* _Directions for this task_
Skip every picture, and copy exactly the lines from the one containing "SW2: button (GND, N2) -> button (N2, N19)" to the end of the data.

BEGIN Data to process

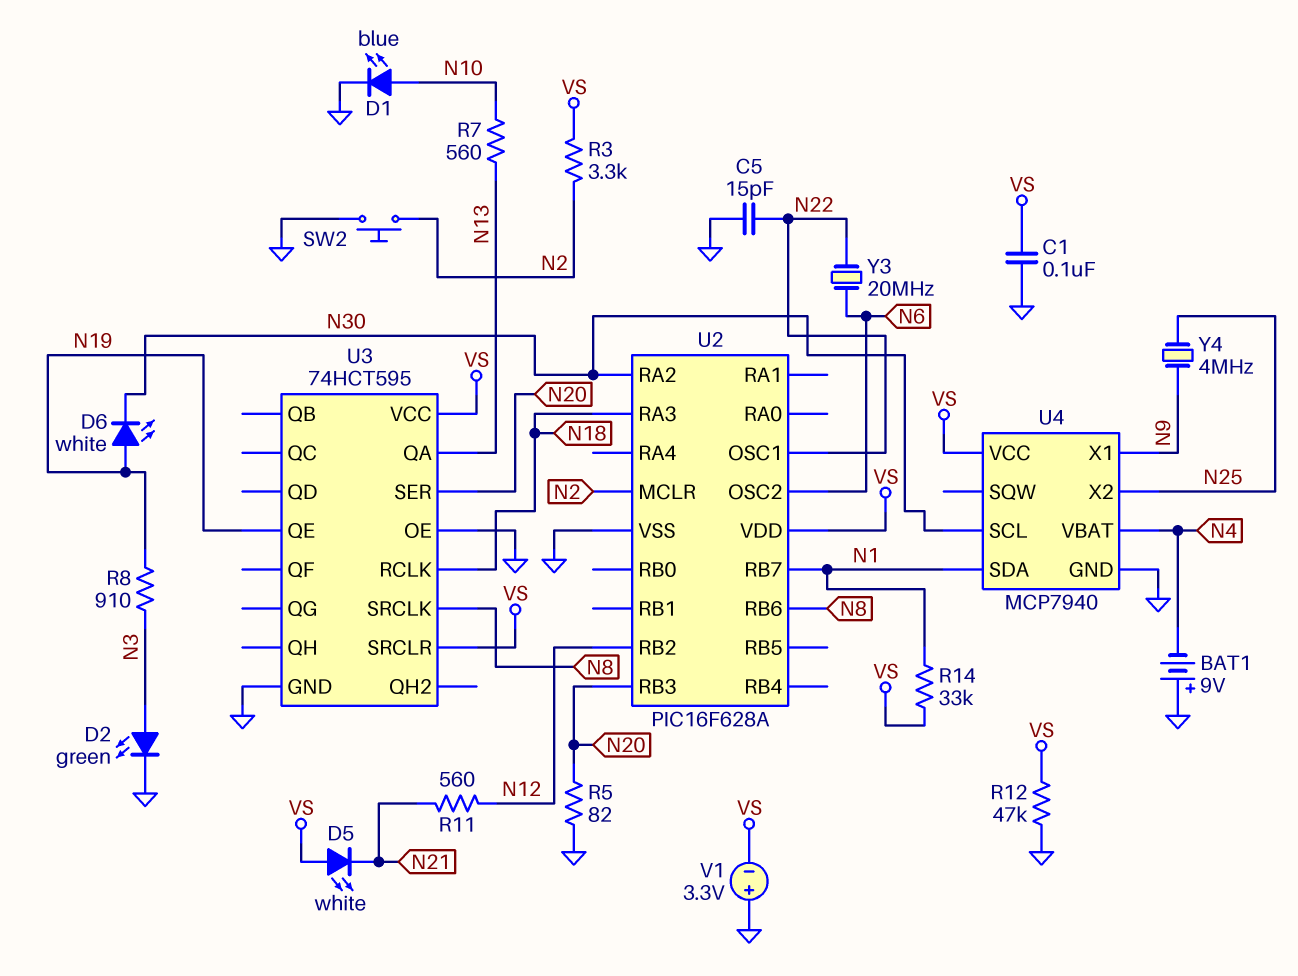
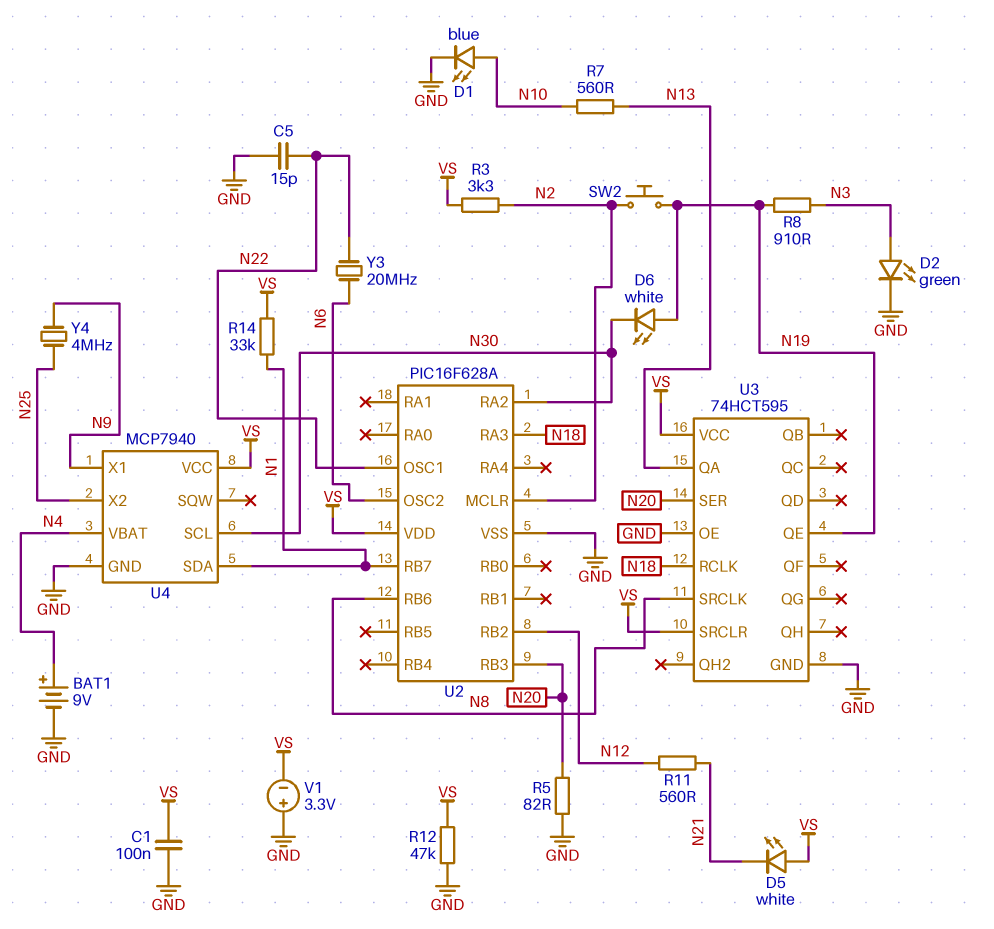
BAT1: 9V (plus GND, minus N4) -> 9V (plus N4, minus GND)
SW2: button (GND, N2) -> button (N2, N19)

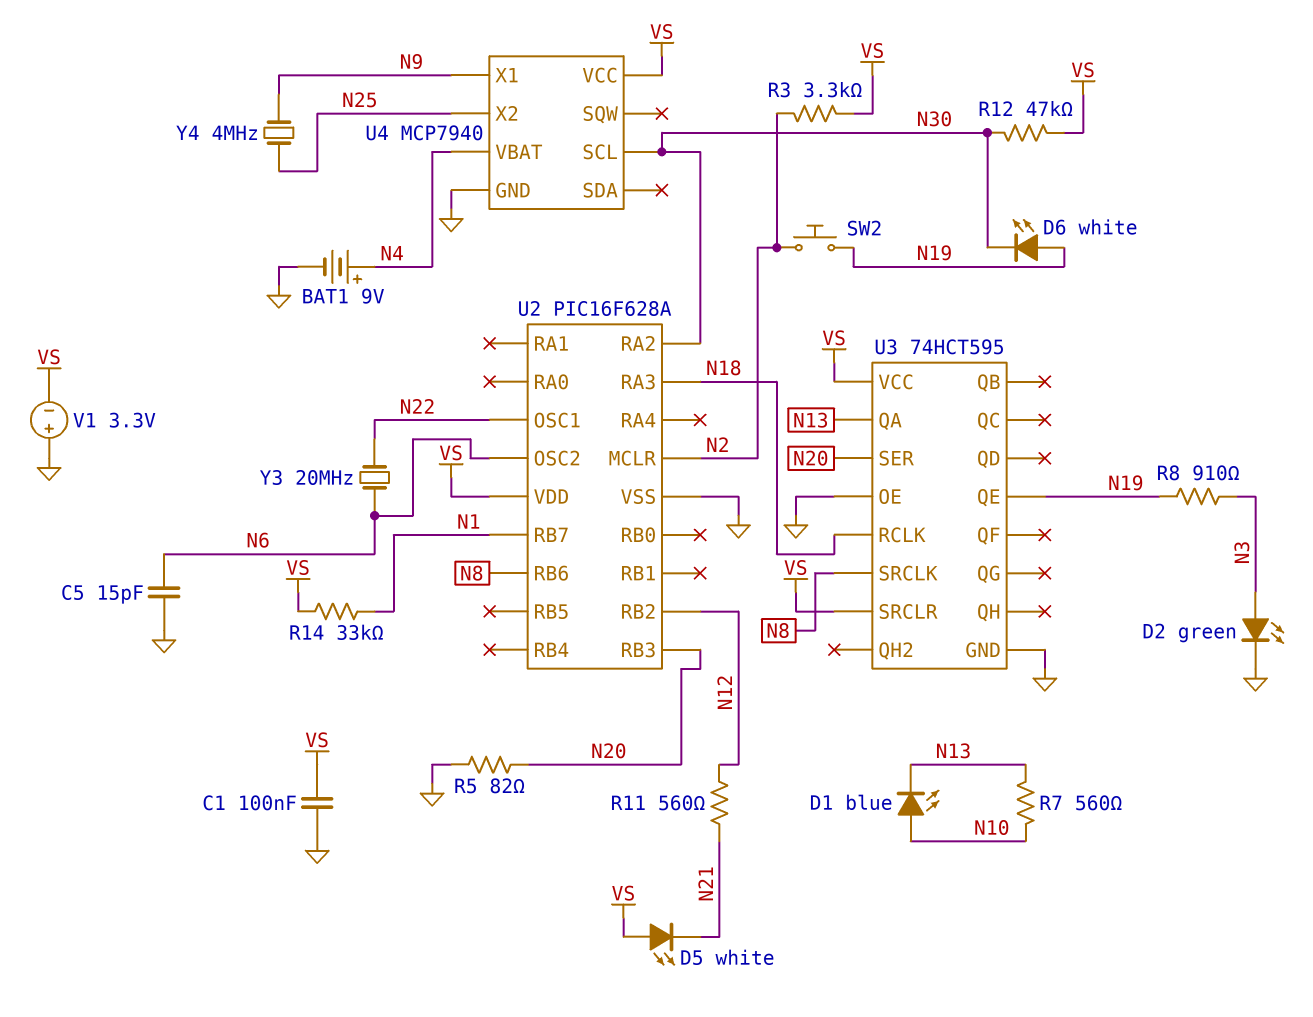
C5: 15pF (GND, N22) -> 15pF (GND, N6)
D1: LED blue (A N10, K GND) -> LED blue (A N10, K N13)
R12: 47k (GND, VS) -> 47k (N30, VS)
U4 pin SDA: N1 -> none

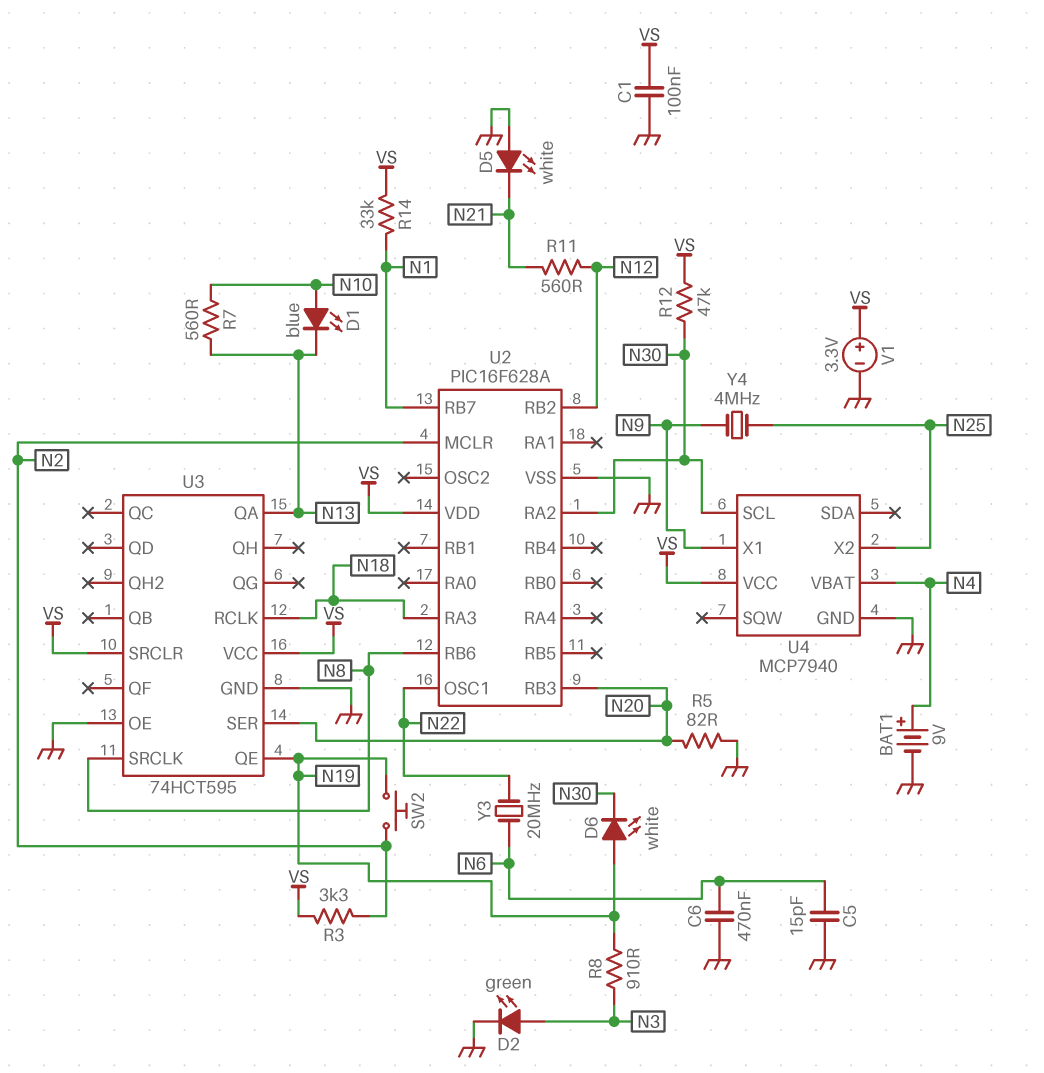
C6: none -> 470nF (GND, N6)
D5: LED white (A VS, K N21) -> LED white (A GND, K N21)
U2 pin OSC2: N6 -> none
V1: 3.3V (plus GND, minus VS) -> 3.3V (plus VS, minus GND)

END Data to process

* _The answer_
SW2: button (GND, N2) -> button (N2, N19)

C5: 15pF (GND, N22) -> 15pF (GND, N6)
D1: LED blue (A N10, K GND) -> LED blue (A N10, K N13)
R12: 47k (GND, VS) -> 47k (N30, VS)
U4 pin SDA: N1 -> none

C6: none -> 470nF (GND, N6)
D5: LED white (A VS, K N21) -> LED white (A GND, K N21)
U2 pin OSC2: N6 -> none
V1: 3.3V (plus GND, minus VS) -> 3.3V (plus VS, minus GND)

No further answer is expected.